▶ _Task brief_: In the entries below, the lines from the one with "Q202: NPN (B" through the one with "R4: 2.2k (GND, N020) -> none" are to be copied exactly; both ends count.

Change detection data:
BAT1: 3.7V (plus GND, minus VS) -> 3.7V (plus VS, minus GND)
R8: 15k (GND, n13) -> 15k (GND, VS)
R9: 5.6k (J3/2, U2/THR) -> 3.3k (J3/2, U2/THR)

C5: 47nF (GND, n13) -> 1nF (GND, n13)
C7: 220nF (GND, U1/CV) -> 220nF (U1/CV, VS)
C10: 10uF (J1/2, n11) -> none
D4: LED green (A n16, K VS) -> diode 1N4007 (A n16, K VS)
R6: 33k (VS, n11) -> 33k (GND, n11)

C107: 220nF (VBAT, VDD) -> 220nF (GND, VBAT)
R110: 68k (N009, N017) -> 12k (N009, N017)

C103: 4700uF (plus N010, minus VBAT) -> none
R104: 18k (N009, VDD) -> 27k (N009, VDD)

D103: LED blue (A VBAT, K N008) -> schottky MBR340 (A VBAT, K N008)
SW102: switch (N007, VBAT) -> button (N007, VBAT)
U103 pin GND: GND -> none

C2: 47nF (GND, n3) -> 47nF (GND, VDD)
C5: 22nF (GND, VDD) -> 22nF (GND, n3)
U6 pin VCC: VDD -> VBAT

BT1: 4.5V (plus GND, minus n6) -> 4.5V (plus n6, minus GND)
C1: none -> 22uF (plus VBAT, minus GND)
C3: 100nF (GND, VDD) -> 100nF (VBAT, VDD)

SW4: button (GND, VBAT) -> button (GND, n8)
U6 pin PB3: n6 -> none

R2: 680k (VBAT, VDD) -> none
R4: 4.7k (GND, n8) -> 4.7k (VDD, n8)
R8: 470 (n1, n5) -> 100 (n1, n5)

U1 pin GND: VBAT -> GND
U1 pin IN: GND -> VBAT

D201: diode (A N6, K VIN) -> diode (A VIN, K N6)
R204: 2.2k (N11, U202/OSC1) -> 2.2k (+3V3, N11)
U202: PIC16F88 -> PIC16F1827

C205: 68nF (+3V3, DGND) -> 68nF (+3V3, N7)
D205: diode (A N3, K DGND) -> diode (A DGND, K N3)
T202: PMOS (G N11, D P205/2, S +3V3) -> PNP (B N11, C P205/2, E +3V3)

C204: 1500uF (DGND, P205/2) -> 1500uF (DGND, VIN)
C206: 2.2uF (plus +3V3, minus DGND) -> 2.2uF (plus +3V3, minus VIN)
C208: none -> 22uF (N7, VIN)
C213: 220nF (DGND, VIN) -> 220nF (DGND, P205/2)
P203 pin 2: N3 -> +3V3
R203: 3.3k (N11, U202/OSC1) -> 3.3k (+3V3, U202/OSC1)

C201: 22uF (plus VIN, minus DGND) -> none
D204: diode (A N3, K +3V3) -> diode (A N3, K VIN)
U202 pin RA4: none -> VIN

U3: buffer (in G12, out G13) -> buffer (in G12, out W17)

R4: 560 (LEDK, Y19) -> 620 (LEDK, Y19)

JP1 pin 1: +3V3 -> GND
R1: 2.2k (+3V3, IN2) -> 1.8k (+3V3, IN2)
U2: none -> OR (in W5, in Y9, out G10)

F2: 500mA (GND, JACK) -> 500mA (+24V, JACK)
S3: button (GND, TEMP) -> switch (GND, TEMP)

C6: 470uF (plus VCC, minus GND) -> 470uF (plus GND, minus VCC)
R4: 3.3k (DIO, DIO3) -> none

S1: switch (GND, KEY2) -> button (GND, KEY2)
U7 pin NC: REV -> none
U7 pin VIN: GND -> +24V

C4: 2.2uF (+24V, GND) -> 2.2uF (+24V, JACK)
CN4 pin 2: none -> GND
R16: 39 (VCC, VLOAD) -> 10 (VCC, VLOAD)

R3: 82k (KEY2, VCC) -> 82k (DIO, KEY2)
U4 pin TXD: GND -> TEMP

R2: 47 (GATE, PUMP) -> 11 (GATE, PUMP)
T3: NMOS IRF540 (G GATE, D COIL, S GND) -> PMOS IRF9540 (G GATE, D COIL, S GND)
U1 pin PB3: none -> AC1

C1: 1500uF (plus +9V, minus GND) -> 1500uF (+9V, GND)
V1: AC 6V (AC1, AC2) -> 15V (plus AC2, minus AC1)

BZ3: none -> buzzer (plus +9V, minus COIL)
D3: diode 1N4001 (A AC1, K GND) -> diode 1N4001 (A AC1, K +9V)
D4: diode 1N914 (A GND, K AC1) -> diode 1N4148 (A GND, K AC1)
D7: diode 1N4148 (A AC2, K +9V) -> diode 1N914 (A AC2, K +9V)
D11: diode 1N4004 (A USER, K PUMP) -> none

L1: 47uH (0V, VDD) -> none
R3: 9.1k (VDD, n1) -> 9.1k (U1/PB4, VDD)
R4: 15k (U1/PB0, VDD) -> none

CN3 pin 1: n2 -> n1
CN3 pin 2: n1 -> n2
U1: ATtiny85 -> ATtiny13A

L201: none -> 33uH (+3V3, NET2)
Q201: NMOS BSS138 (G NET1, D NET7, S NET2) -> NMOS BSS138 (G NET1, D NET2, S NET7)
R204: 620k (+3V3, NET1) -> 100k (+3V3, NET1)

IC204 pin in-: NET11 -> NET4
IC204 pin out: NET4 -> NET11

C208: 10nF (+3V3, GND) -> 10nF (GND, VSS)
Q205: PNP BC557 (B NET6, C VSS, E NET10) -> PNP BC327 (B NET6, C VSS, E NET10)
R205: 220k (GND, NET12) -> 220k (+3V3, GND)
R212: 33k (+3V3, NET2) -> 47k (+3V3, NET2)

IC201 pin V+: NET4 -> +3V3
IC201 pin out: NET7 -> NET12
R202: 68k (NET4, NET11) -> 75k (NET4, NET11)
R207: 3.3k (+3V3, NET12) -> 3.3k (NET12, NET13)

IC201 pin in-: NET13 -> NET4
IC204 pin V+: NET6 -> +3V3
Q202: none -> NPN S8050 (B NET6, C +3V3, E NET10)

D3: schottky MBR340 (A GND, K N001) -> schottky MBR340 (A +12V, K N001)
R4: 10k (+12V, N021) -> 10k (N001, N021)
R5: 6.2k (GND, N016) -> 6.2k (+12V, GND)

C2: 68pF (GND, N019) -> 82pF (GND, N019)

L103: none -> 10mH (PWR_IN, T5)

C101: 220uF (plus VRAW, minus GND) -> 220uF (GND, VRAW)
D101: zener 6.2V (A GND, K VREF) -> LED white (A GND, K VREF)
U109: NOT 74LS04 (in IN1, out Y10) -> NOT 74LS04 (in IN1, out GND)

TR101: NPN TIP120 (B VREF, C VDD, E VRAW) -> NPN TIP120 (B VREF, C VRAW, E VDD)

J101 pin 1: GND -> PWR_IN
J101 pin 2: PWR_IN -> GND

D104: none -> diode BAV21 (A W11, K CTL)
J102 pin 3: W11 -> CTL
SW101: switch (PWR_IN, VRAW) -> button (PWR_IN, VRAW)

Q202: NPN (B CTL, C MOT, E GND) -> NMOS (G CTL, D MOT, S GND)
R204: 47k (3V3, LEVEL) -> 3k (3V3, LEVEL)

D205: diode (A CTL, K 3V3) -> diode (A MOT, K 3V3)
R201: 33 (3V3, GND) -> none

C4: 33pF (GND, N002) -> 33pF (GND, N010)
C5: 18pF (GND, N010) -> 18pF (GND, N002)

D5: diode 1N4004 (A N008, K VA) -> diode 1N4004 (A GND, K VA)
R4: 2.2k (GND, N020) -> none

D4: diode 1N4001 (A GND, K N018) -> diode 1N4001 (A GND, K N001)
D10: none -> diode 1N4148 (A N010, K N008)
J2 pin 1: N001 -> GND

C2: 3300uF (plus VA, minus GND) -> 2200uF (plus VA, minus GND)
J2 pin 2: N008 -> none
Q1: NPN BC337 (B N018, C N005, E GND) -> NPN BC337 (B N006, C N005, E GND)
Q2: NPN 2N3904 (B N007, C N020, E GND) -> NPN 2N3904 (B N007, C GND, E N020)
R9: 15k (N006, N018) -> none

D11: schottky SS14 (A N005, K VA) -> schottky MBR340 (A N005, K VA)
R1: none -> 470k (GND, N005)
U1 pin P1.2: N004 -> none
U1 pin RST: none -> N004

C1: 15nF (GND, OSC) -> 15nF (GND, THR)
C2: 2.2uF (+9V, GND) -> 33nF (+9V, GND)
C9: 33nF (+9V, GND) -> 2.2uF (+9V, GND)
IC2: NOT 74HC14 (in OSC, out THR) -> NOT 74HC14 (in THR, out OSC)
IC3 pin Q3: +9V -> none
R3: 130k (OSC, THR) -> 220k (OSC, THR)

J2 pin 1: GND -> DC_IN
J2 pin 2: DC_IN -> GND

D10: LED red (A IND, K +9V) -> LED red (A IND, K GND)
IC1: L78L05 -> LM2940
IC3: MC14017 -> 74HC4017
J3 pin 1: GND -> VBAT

▶ _Exercise solution_:
Q202: NPN (B CTL, C MOT, E GND) -> NMOS (G CTL, D MOT, S GND)
R204: 47k (3V3, LEVEL) -> 3k (3V3, LEVEL)

D205: diode (A CTL, K 3V3) -> diode (A MOT, K 3V3)
R201: 33 (3V3, GND) -> none

C4: 33pF (GND, N002) -> 33pF (GND, N010)
C5: 18pF (GND, N010) -> 18pF (GND, N002)

D5: diode 1N4004 (A N008, K VA) -> diode 1N4004 (A GND, K VA)
R4: 2.2k (GND, N020) -> none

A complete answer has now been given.